Task to complete
Filter the entries and keep only the lines where the string "breast" appears.

Stored dataset items
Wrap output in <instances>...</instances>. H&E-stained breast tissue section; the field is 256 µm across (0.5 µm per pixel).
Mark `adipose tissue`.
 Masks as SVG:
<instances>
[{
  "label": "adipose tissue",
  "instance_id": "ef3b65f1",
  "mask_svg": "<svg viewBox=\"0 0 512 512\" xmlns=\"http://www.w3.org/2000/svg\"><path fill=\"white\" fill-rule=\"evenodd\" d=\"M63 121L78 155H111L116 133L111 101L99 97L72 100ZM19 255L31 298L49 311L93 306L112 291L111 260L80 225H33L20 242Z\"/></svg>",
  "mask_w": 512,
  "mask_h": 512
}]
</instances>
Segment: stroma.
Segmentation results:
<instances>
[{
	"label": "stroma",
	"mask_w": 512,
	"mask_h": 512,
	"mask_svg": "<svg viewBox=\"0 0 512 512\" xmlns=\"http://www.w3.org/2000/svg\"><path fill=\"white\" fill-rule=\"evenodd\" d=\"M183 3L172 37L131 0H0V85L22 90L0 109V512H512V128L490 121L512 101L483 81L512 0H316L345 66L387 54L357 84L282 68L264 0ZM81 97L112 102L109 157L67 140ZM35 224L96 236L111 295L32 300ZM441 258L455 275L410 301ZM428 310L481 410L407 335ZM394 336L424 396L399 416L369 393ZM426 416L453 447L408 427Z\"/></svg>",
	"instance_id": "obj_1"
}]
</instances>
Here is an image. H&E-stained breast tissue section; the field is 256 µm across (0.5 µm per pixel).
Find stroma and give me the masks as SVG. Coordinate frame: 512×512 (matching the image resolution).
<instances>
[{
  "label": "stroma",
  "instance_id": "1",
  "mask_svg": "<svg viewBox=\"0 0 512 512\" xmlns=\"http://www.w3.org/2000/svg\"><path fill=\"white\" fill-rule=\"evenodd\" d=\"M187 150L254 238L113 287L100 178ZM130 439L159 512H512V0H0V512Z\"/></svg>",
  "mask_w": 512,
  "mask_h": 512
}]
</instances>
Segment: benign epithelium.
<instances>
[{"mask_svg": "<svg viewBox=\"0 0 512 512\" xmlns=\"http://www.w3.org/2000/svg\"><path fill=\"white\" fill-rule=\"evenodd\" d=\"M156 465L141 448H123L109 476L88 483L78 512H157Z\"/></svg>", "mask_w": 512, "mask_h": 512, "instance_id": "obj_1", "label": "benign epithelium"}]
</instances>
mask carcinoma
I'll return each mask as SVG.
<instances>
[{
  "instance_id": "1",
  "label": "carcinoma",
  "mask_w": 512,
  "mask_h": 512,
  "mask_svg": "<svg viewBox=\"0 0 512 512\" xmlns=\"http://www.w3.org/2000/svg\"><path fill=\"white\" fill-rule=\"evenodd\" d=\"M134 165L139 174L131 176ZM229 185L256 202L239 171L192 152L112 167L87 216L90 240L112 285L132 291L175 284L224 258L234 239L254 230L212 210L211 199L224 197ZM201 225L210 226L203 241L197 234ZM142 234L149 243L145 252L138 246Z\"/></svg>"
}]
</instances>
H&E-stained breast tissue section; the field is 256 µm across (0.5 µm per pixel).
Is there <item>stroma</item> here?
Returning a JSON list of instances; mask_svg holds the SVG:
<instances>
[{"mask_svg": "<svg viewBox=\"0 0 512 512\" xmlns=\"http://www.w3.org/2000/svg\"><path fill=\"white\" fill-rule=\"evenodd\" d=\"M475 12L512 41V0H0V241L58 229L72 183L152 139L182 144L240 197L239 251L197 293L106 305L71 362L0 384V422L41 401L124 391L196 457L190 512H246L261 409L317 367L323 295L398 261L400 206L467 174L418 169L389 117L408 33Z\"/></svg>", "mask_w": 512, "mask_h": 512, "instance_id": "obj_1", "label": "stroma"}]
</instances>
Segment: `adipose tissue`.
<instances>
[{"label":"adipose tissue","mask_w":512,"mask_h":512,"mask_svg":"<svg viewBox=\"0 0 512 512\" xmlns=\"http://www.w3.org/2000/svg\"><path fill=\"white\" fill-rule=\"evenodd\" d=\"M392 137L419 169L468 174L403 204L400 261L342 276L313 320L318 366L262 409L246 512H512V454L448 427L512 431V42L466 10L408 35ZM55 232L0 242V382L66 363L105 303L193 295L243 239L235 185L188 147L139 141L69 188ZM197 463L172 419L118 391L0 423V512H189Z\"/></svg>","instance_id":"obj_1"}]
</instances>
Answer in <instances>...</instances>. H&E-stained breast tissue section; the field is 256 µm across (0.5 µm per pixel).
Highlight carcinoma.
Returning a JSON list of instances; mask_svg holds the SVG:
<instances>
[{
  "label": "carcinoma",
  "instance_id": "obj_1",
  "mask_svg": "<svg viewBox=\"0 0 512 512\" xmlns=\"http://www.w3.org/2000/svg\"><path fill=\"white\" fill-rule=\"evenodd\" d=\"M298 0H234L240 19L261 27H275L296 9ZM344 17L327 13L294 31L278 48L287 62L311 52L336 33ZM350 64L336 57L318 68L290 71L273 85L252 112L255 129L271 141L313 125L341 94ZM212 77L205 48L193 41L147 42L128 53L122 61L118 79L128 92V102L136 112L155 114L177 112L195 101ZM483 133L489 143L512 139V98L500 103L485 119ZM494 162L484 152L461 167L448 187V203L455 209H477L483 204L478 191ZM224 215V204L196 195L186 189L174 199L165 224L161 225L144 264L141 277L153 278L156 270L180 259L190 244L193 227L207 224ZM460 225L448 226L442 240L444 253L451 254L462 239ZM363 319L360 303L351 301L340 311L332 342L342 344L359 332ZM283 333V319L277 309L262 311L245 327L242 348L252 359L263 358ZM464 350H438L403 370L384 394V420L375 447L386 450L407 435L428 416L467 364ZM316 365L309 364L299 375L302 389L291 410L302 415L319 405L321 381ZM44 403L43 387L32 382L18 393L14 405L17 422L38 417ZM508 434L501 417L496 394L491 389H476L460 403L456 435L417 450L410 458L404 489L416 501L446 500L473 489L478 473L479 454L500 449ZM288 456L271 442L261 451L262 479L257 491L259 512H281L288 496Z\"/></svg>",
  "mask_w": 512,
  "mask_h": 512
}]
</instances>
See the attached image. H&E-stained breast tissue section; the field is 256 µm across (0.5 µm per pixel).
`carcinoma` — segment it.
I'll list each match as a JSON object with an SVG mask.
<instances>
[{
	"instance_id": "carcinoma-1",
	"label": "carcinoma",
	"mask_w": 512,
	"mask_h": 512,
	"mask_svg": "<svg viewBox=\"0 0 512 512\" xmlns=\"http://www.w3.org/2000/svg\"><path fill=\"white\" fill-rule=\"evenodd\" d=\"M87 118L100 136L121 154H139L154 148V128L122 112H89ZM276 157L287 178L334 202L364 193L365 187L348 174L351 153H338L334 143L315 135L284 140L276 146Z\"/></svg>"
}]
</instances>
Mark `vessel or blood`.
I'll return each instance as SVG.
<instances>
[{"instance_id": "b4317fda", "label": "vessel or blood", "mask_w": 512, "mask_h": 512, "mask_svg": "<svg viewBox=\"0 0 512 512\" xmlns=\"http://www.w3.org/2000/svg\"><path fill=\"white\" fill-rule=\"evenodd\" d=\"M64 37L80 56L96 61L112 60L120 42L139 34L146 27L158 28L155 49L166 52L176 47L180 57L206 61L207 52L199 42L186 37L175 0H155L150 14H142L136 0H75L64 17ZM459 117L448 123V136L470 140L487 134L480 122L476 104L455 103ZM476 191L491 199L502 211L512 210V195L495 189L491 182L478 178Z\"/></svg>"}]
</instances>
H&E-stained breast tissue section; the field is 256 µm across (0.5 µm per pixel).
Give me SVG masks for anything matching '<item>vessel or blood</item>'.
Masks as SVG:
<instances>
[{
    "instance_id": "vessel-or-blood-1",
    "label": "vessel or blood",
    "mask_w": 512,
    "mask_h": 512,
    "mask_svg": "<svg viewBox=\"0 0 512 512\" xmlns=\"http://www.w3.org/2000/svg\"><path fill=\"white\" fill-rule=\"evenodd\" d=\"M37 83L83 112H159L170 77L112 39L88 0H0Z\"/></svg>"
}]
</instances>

Solution for this problem
Wrap output in <instances>...</instances>. H&E-stained breast tissue section; the field is 256 µm across (0.5 µm per pixel).
Here is an image. H&E-stained breast tissue section; the field is 256 µm across (0.5 µm per pixel).
H&E-stained breast tissue section; the field is 256 µm across (0.5 µm per pixel).
Answer in <instances>...</instances>. H&E-stained breast tissue section; the field is 256 µm across (0.5 µm per pixel).
See the attached image. H&E-stained breast tissue section; the field is 256 µm across (0.5 µm per pixel).
H&E-stained breast tissue section; the field is 256 µm across (0.5 µm per pixel).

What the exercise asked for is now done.